Your task = Output each record below exactly, and include all of them.

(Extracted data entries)
★ ★ ★ ★

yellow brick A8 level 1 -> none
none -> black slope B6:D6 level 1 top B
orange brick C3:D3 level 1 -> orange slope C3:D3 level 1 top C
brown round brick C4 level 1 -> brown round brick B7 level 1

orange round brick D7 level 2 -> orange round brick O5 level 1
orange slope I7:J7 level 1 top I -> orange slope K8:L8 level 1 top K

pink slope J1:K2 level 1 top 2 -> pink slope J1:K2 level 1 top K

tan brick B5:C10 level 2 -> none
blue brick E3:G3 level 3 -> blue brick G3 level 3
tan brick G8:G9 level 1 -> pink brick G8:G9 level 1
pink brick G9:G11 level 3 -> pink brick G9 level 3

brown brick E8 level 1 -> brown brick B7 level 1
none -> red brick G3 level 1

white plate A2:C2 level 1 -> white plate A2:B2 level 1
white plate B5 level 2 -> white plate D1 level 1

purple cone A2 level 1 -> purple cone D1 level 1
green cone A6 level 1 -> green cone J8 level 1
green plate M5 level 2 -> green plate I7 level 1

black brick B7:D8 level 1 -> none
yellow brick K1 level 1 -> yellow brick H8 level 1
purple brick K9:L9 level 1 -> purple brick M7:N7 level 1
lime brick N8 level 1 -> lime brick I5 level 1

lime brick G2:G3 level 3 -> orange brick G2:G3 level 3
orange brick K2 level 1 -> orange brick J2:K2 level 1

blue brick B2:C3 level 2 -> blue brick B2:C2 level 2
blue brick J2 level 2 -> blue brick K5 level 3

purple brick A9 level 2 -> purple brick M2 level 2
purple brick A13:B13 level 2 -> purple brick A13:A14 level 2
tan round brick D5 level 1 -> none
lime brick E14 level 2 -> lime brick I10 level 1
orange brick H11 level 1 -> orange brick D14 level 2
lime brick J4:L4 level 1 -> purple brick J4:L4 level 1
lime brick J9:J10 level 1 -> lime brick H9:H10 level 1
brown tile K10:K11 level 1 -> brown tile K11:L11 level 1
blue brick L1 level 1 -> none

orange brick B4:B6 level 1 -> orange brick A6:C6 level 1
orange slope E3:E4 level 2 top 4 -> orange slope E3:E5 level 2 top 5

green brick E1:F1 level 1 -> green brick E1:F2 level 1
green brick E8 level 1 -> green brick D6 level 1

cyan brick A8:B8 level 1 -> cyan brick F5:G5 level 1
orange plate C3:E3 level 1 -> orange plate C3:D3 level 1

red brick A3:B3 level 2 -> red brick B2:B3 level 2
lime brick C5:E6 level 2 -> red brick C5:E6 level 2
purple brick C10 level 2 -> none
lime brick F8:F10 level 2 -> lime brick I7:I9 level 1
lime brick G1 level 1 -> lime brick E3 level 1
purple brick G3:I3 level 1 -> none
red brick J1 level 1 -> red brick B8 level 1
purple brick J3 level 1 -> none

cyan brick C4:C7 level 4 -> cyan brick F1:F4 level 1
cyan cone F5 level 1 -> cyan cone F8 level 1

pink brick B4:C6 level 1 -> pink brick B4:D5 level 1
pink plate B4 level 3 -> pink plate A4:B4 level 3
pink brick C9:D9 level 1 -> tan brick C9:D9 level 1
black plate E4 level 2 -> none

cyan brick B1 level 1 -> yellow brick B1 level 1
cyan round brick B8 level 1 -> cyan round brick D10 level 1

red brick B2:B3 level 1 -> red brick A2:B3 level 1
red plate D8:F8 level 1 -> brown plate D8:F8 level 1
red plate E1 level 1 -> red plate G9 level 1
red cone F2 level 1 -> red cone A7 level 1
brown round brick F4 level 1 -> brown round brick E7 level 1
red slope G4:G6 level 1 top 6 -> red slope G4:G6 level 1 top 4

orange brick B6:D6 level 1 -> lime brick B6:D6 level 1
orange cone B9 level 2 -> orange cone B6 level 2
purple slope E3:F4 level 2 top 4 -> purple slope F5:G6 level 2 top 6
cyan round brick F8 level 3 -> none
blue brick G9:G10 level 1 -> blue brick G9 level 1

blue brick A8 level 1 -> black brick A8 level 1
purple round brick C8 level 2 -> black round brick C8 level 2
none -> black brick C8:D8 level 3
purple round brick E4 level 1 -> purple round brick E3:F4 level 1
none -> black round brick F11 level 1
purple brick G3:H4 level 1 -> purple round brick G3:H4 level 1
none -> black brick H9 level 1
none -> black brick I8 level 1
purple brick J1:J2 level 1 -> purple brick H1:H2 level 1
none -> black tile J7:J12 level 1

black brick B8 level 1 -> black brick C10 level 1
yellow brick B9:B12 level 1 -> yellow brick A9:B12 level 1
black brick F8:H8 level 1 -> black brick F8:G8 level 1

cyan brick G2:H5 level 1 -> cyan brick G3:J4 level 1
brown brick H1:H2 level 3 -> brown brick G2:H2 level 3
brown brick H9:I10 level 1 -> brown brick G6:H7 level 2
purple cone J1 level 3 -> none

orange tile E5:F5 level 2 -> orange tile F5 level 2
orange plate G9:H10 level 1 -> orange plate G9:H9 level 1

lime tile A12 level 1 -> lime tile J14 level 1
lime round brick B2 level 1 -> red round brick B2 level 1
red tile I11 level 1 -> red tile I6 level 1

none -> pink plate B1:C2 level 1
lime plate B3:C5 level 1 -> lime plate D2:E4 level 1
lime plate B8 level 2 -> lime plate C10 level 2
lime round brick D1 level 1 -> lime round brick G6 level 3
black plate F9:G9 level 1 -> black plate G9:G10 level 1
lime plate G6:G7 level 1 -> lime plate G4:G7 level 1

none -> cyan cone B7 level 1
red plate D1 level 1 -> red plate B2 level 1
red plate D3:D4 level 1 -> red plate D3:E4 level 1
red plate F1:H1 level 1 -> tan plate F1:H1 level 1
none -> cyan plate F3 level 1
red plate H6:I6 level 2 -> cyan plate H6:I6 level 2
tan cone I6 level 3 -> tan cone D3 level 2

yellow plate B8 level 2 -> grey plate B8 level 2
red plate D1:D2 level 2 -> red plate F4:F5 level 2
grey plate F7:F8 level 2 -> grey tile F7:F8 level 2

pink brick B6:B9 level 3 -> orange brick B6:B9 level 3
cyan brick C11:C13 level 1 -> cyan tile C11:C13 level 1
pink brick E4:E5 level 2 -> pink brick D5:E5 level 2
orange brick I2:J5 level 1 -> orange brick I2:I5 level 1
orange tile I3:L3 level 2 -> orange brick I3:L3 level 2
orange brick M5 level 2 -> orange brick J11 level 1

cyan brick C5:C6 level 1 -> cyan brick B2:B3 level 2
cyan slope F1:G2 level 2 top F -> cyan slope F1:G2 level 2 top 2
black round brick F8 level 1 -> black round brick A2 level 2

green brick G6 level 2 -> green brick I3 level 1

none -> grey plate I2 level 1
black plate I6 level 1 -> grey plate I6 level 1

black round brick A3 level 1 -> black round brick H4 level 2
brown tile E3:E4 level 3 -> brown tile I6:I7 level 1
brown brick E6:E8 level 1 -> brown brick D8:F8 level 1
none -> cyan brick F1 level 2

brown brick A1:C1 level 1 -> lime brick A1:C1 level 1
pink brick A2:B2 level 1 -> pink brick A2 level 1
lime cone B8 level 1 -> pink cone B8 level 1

★ ★ ★ ★

Your solution =
yellow brick A8 level 1 -> none
none -> black slope B6:D6 level 1 top B
orange brick C3:D3 level 1 -> orange slope C3:D3 level 1 top C
brown round brick C4 level 1 -> brown round brick B7 level 1

orange round brick D7 level 2 -> orange round brick O5 level 1
orange slope I7:J7 level 1 top I -> orange slope K8:L8 level 1 top K

pink slope J1:K2 level 1 top 2 -> pink slope J1:K2 level 1 top K

tan brick B5:C10 level 2 -> none
blue brick E3:G3 level 3 -> blue brick G3 level 3
tan brick G8:G9 level 1 -> pink brick G8:G9 level 1
pink brick G9:G11 level 3 -> pink brick G9 level 3

brown brick E8 level 1 -> brown brick B7 level 1
none -> red brick G3 level 1

white plate A2:C2 level 1 -> white plate A2:B2 level 1
white plate B5 level 2 -> white plate D1 level 1

purple cone A2 level 1 -> purple cone D1 level 1
green cone A6 level 1 -> green cone J8 level 1
green plate M5 level 2 -> green plate I7 level 1

black brick B7:D8 level 1 -> none
yellow brick K1 level 1 -> yellow brick H8 level 1
purple brick K9:L9 level 1 -> purple brick M7:N7 level 1
lime brick N8 level 1 -> lime brick I5 level 1

lime brick G2:G3 level 3 -> orange brick G2:G3 level 3
orange brick K2 level 1 -> orange brick J2:K2 level 1

blue brick B2:C3 level 2 -> blue brick B2:C2 level 2
blue brick J2 level 2 -> blue brick K5 level 3

purple brick A9 level 2 -> purple brick M2 level 2
purple brick A13:B13 level 2 -> purple brick A13:A14 level 2
tan round brick D5 level 1 -> none
lime brick E14 level 2 -> lime brick I10 level 1
orange brick H11 level 1 -> orange brick D14 level 2
lime brick J4:L4 level 1 -> purple brick J4:L4 level 1
lime brick J9:J10 level 1 -> lime brick H9:H10 level 1
brown tile K10:K11 level 1 -> brown tile K11:L11 level 1
blue brick L1 level 1 -> none

orange brick B4:B6 level 1 -> orange brick A6:C6 level 1
orange slope E3:E4 level 2 top 4 -> orange slope E3:E5 level 2 top 5

green brick E1:F1 level 1 -> green brick E1:F2 level 1
green brick E8 level 1 -> green brick D6 level 1

cyan brick A8:B8 level 1 -> cyan brick F5:G5 level 1
orange plate C3:E3 level 1 -> orange plate C3:D3 level 1

red brick A3:B3 level 2 -> red brick B2:B3 level 2
lime brick C5:E6 level 2 -> red brick C5:E6 level 2
purple brick C10 level 2 -> none
lime brick F8:F10 level 2 -> lime brick I7:I9 level 1
lime brick G1 level 1 -> lime brick E3 level 1
purple brick G3:I3 level 1 -> none
red brick J1 level 1 -> red brick B8 level 1
purple brick J3 level 1 -> none

cyan brick C4:C7 level 4 -> cyan brick F1:F4 level 1
cyan cone F5 level 1 -> cyan cone F8 level 1

pink brick B4:C6 level 1 -> pink brick B4:D5 level 1
pink plate B4 level 3 -> pink plate A4:B4 level 3
pink brick C9:D9 level 1 -> tan brick C9:D9 level 1
black plate E4 level 2 -> none

cyan brick B1 level 1 -> yellow brick B1 level 1
cyan round brick B8 level 1 -> cyan round brick D10 level 1

red brick B2:B3 level 1 -> red brick A2:B3 level 1
red plate D8:F8 level 1 -> brown plate D8:F8 level 1
red plate E1 level 1 -> red plate G9 level 1
red cone F2 level 1 -> red cone A7 level 1
brown round brick F4 level 1 -> brown round brick E7 level 1
red slope G4:G6 level 1 top 6 -> red slope G4:G6 level 1 top 4

orange brick B6:D6 level 1 -> lime brick B6:D6 level 1
orange cone B9 level 2 -> orange cone B6 level 2
purple slope E3:F4 level 2 top 4 -> purple slope F5:G6 level 2 top 6
cyan round brick F8 level 3 -> none
blue brick G9:G10 level 1 -> blue brick G9 level 1

blue brick A8 level 1 -> black brick A8 level 1
purple round brick C8 level 2 -> black round brick C8 level 2
none -> black brick C8:D8 level 3
purple round brick E4 level 1 -> purple round brick E3:F4 level 1
none -> black round brick F11 level 1
purple brick G3:H4 level 1 -> purple round brick G3:H4 level 1
none -> black brick H9 level 1
none -> black brick I8 level 1
purple brick J1:J2 level 1 -> purple brick H1:H2 level 1
none -> black tile J7:J12 level 1

black brick B8 level 1 -> black brick C10 level 1
yellow brick B9:B12 level 1 -> yellow brick A9:B12 level 1
black brick F8:H8 level 1 -> black brick F8:G8 level 1

cyan brick G2:H5 level 1 -> cyan brick G3:J4 level 1
brown brick H1:H2 level 3 -> brown brick G2:H2 level 3
brown brick H9:I10 level 1 -> brown brick G6:H7 level 2
purple cone J1 level 3 -> none

orange tile E5:F5 level 2 -> orange tile F5 level 2
orange plate G9:H10 level 1 -> orange plate G9:H9 level 1

lime tile A12 level 1 -> lime tile J14 level 1
lime round brick B2 level 1 -> red round brick B2 level 1
red tile I11 level 1 -> red tile I6 level 1

none -> pink plate B1:C2 level 1
lime plate B3:C5 level 1 -> lime plate D2:E4 level 1
lime plate B8 level 2 -> lime plate C10 level 2
lime round brick D1 level 1 -> lime round brick G6 level 3
black plate F9:G9 level 1 -> black plate G9:G10 level 1
lime plate G6:G7 level 1 -> lime plate G4:G7 level 1

none -> cyan cone B7 level 1
red plate D1 level 1 -> red plate B2 level 1
red plate D3:D4 level 1 -> red plate D3:E4 level 1
red plate F1:H1 level 1 -> tan plate F1:H1 level 1
none -> cyan plate F3 level 1
red plate H6:I6 level 2 -> cyan plate H6:I6 level 2
tan cone I6 level 3 -> tan cone D3 level 2

yellow plate B8 level 2 -> grey plate B8 level 2
red plate D1:D2 level 2 -> red plate F4:F5 level 2
grey plate F7:F8 level 2 -> grey tile F7:F8 level 2

pink brick B6:B9 level 3 -> orange brick B6:B9 level 3
cyan brick C11:C13 level 1 -> cyan tile C11:C13 level 1
pink brick E4:E5 level 2 -> pink brick D5:E5 level 2
orange brick I2:J5 level 1 -> orange brick I2:I5 level 1
orange tile I3:L3 level 2 -> orange brick I3:L3 level 2
orange brick M5 level 2 -> orange brick J11 level 1

cyan brick C5:C6 level 1 -> cyan brick B2:B3 level 2
cyan slope F1:G2 level 2 top F -> cyan slope F1:G2 level 2 top 2
black round brick F8 level 1 -> black round brick A2 level 2

green brick G6 level 2 -> green brick I3 level 1

none -> grey plate I2 level 1
black plate I6 level 1 -> grey plate I6 level 1

black round brick A3 level 1 -> black round brick H4 level 2
brown tile E3:E4 level 3 -> brown tile I6:I7 level 1
brown brick E6:E8 level 1 -> brown brick D8:F8 level 1
none -> cyan brick F1 level 2

brown brick A1:C1 level 1 -> lime brick A1:C1 level 1
pink brick A2:B2 level 1 -> pink brick A2 level 1
lime cone B8 level 1 -> pink cone B8 level 1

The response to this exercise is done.